TO DO →
Give back all of the data exactly as it stands, with the pictures removed.

[Stored data entries]
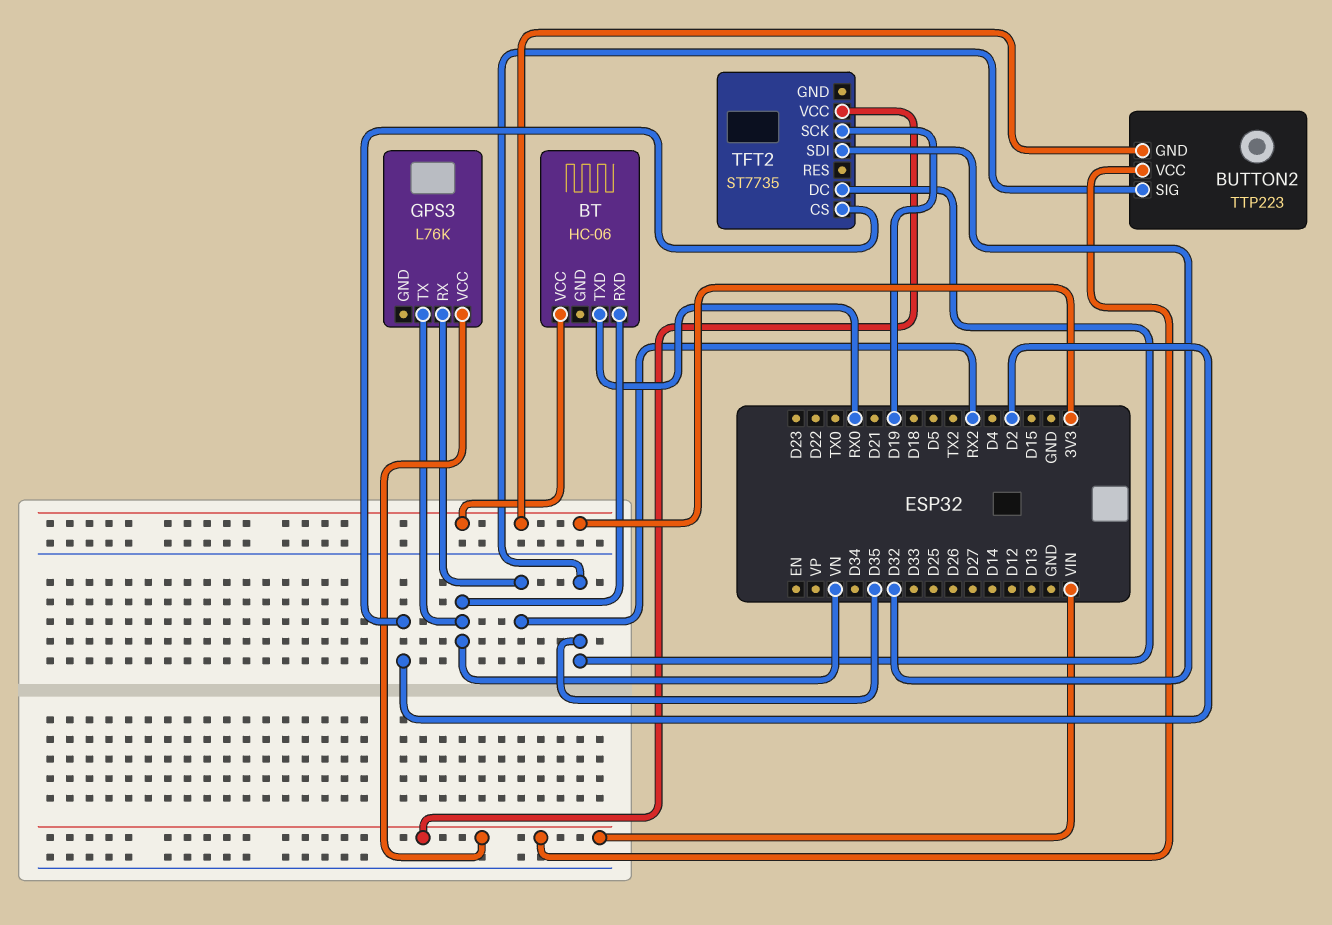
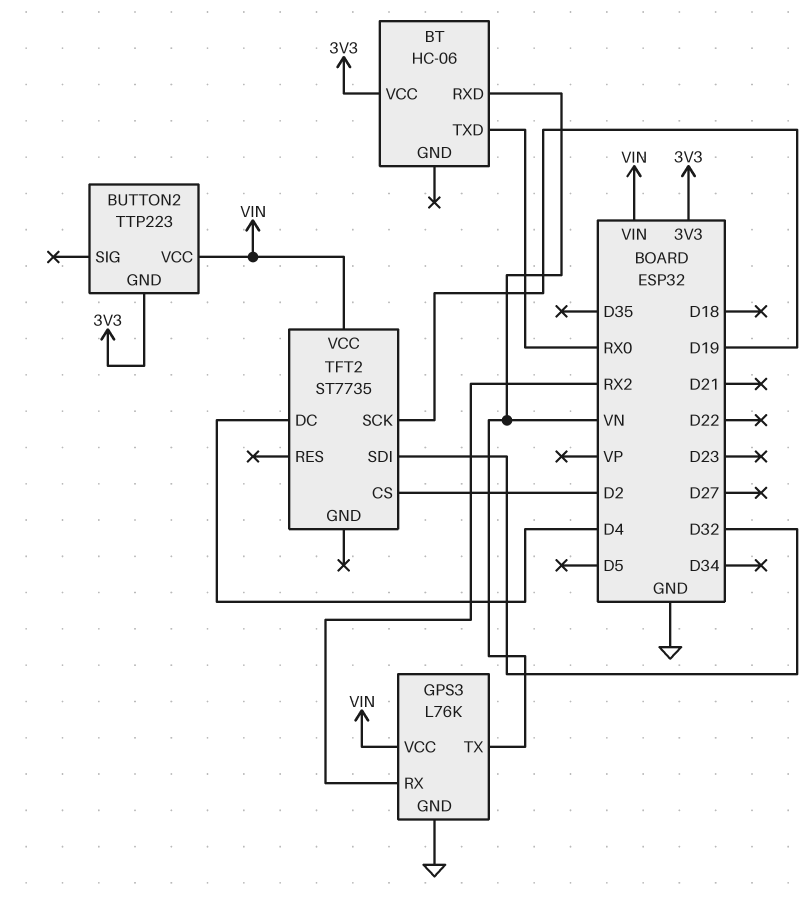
BUTTON2 pin SIG: D35 -> none
GPS3 pin GND: none -> GND
TFT2 pin DC: D35 -> D4

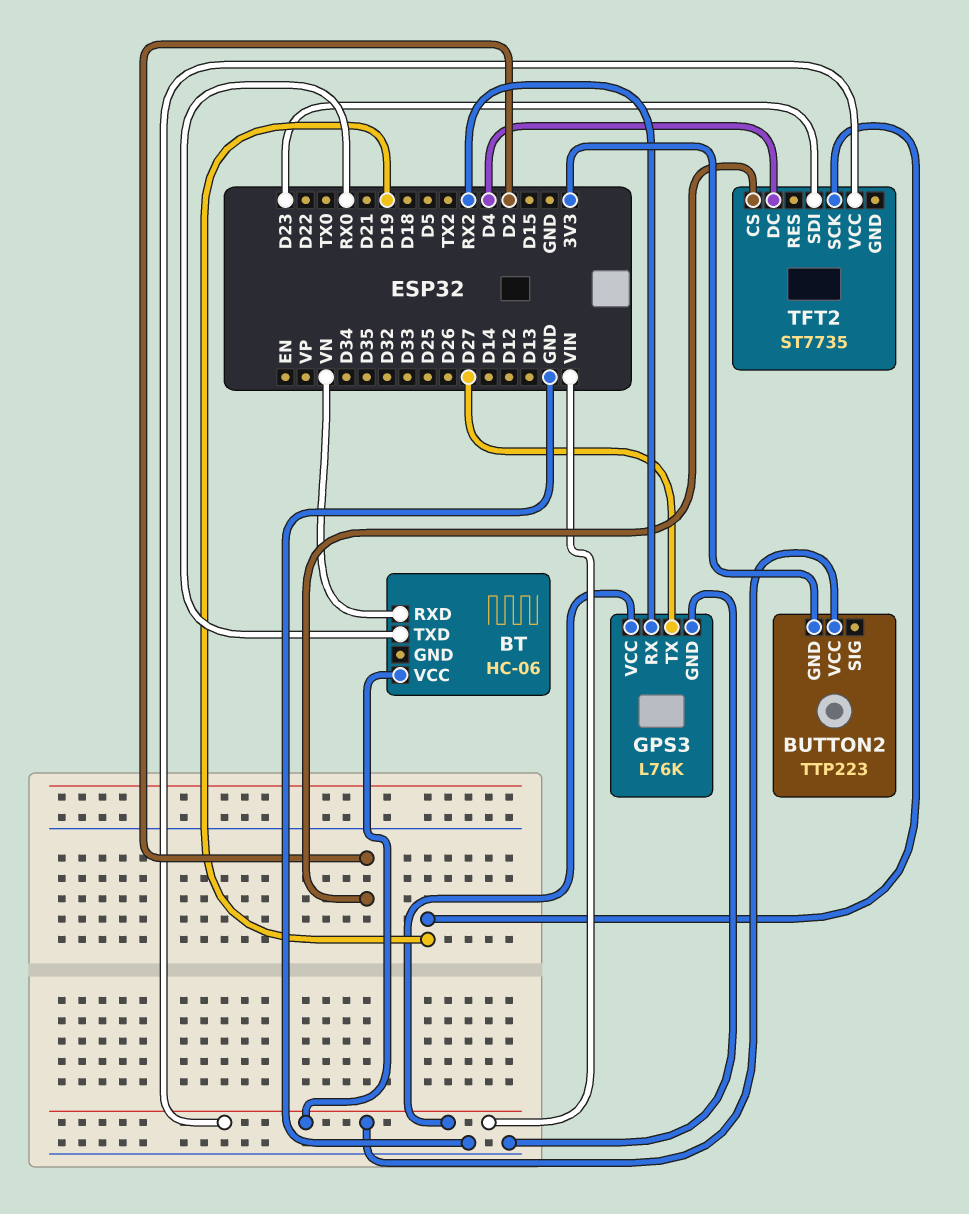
BT pin VCC: 3V3 -> VIN
GPS3 pin TX: VN -> D27
TFT2 pin SDI: D32 -> D23

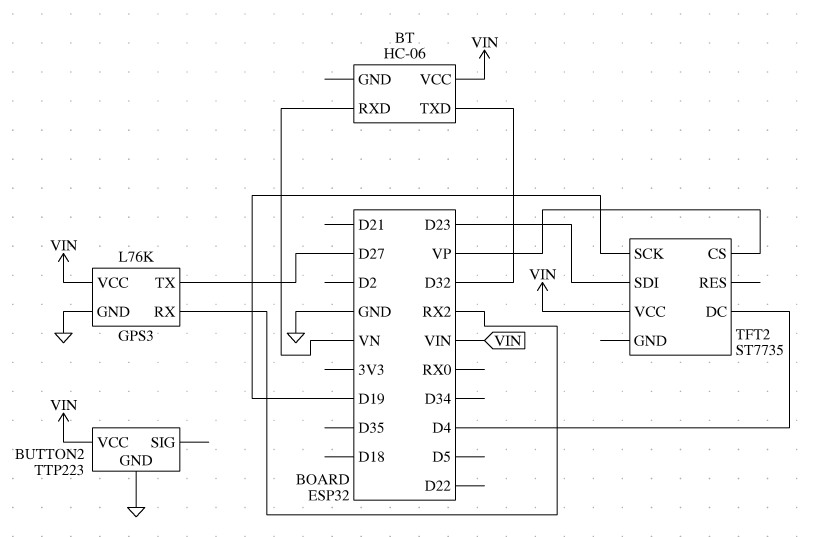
BT pin TXD: RX0 -> D32
BUTTON2 pin GND: 3V3 -> GND
TFT2 pin CS: D2 -> VP

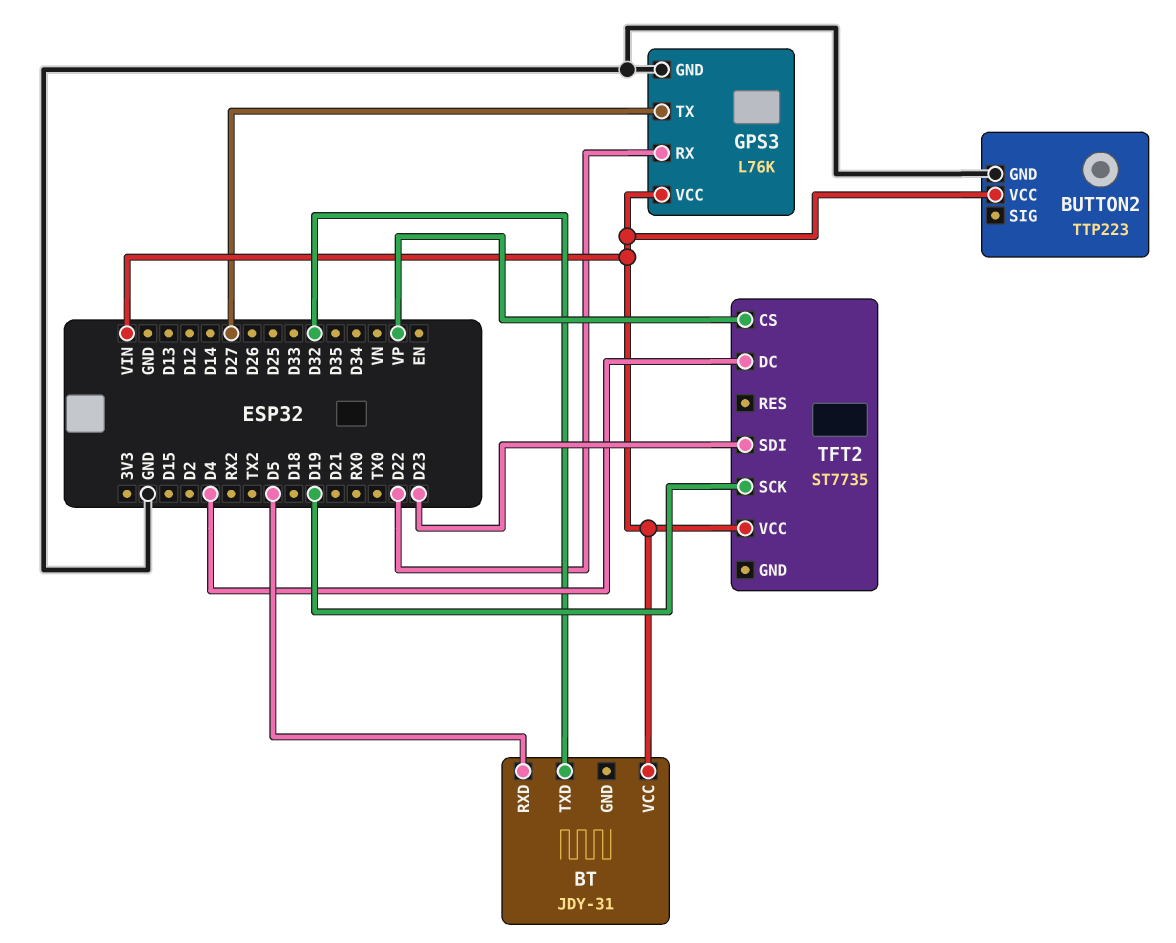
BT: HC-06 -> JDY-31
BT pin RXD: VN -> D5
GPS3 pin RX: RX2 -> D22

WRITTEN SOLUTION →
BUTTON2 pin SIG: D35 -> none
GPS3 pin GND: none -> GND
TFT2 pin DC: D35 -> D4

BT pin VCC: 3V3 -> VIN
GPS3 pin TX: VN -> D27
TFT2 pin SDI: D32 -> D23

BT pin TXD: RX0 -> D32
BUTTON2 pin GND: 3V3 -> GND
TFT2 pin CS: D2 -> VP

BT: HC-06 -> JDY-31
BT pin RXD: VN -> D5
GPS3 pin RX: RX2 -> D22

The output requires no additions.